What you need to do: Among the entries, find each line that includes the string "moved" and list it.

[Data provided Boundary: Start]

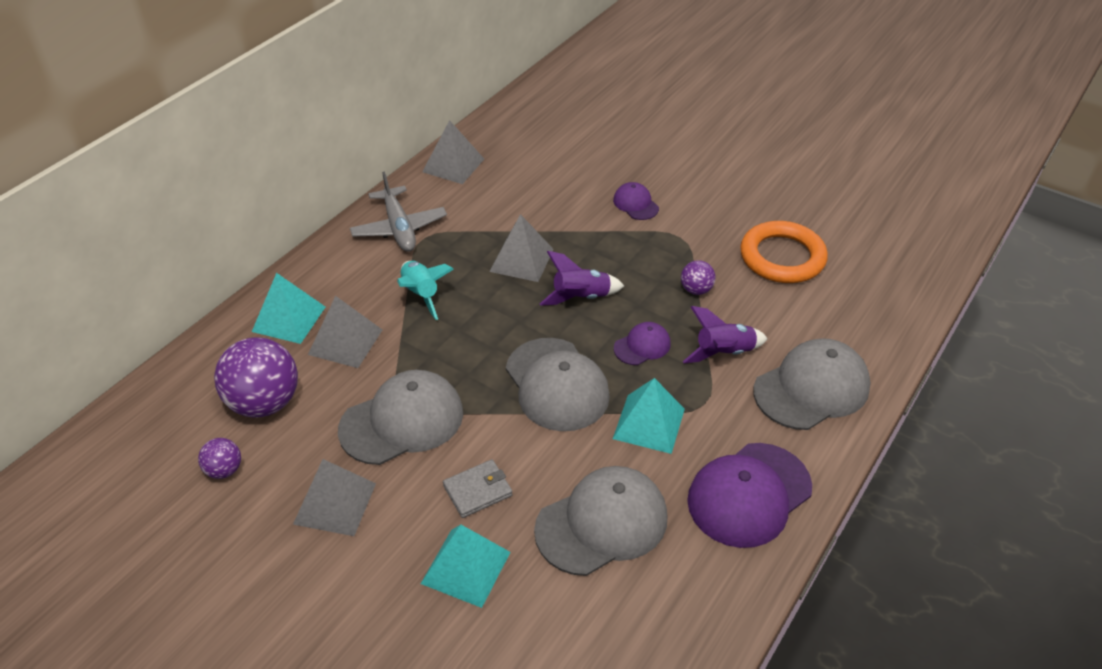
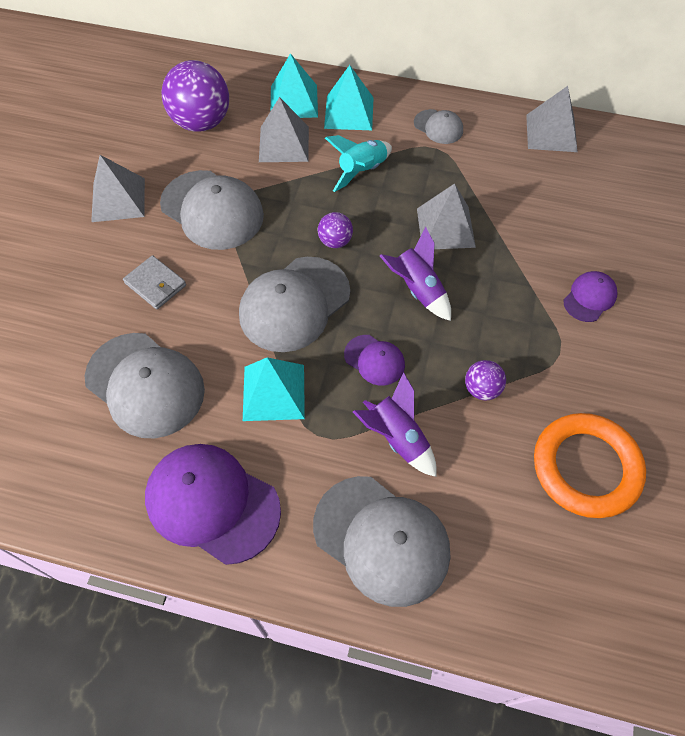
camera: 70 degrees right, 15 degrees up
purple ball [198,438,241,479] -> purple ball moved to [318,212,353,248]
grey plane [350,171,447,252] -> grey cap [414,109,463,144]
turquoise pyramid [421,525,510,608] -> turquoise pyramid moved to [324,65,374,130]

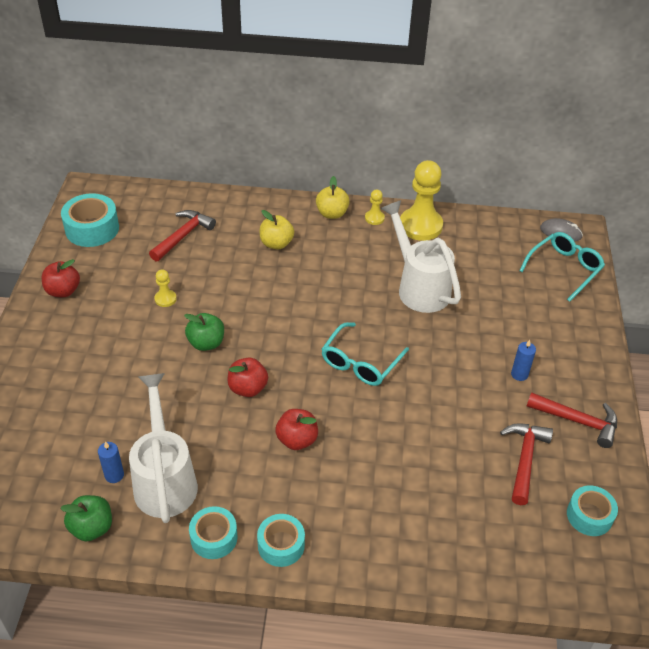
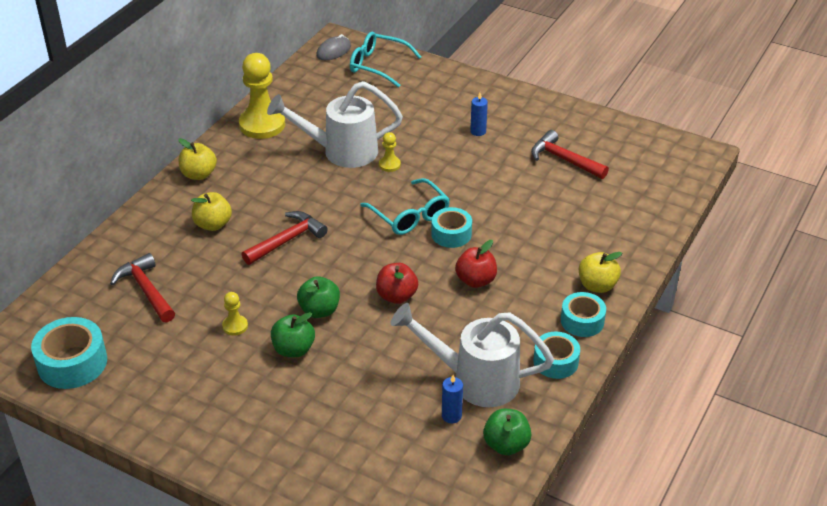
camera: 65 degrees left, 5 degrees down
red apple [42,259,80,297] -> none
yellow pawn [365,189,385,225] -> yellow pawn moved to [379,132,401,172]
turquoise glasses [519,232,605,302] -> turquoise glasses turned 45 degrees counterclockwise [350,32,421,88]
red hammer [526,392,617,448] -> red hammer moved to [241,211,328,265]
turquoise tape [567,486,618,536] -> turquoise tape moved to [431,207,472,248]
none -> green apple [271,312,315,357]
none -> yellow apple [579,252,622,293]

[Data provided Boundary: End]

Exercise response:
purple ball [198,438,241,479] -> purple ball moved to [318,212,353,248]
turquoise pyramid [421,525,510,608] -> turquoise pyramid moved to [324,65,374,130]
yellow pawn [365,189,385,225] -> yellow pawn moved to [379,132,401,172]
red hammer [526,392,617,448] -> red hammer moved to [241,211,328,265]
turquoise tape [567,486,618,536] -> turquoise tape moved to [431,207,472,248]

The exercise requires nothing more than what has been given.